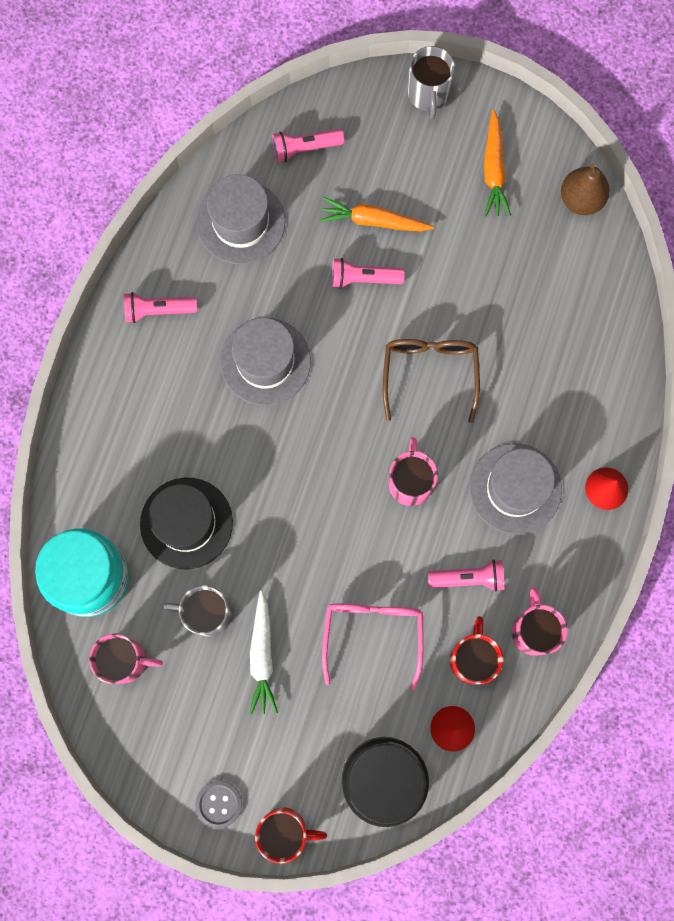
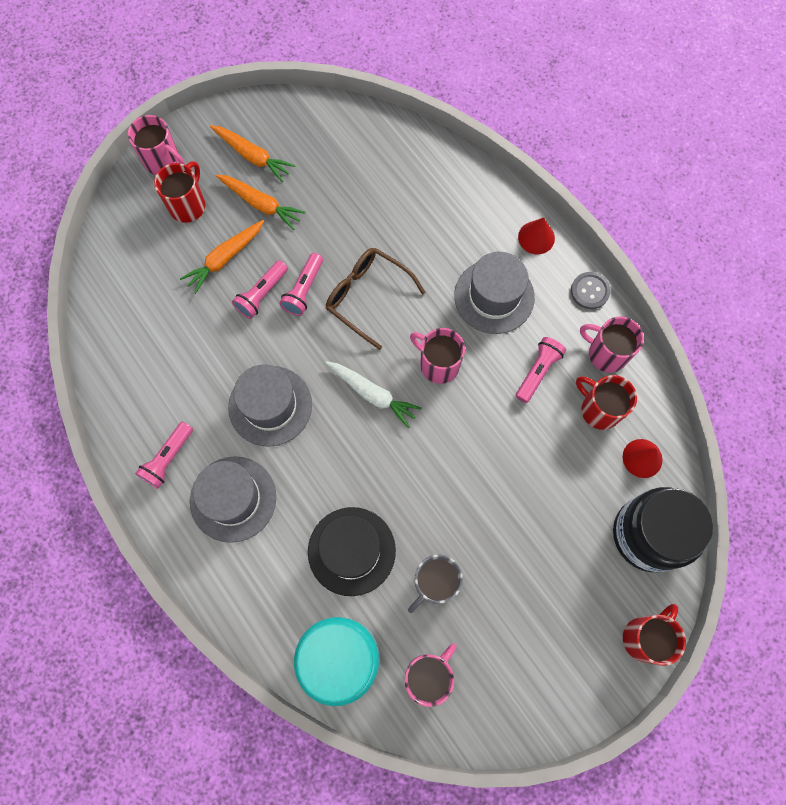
camera: 55 degrees left, 5 degrees down
(219, 804) = (591, 676): grey button -> grey button (590, 291)
(241, 222) = (149, 351): grey hat -> grey hat (233, 499)
(262, 655) = (496, 562): white carrot -> white carrot (372, 394)
(305, 148) = (131, 269): pink flashlight -> pink flashlight (304, 290)
(373, 635) = (535, 468): pink glasses -> none
(401, 150) = (188, 205): none -> red mug
(428, 94) = (163, 161): grey mug -> pink mug
(451, 213) = (261, 204): none -> orange carrot
(581, 199) = (319, 117): brown pear -> none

===============

Would you write out the material above in full, exactly as given, except for its pictures?

SOLVED EXERCISE.
camera: 55 degrees left, 5 degrees down
(219, 804) = (591, 676): grey button -> grey button (590, 291)
(241, 222) = (149, 351): grey hat -> grey hat (233, 499)
(262, 655) = (496, 562): white carrot -> white carrot (372, 394)
(305, 148) = (131, 269): pink flashlight -> pink flashlight (304, 290)
(373, 635) = (535, 468): pink glasses -> none
(401, 150) = (188, 205): none -> red mug
(428, 94) = (163, 161): grey mug -> pink mug
(451, 213) = (261, 204): none -> orange carrot
(581, 199) = (319, 117): brown pear -> none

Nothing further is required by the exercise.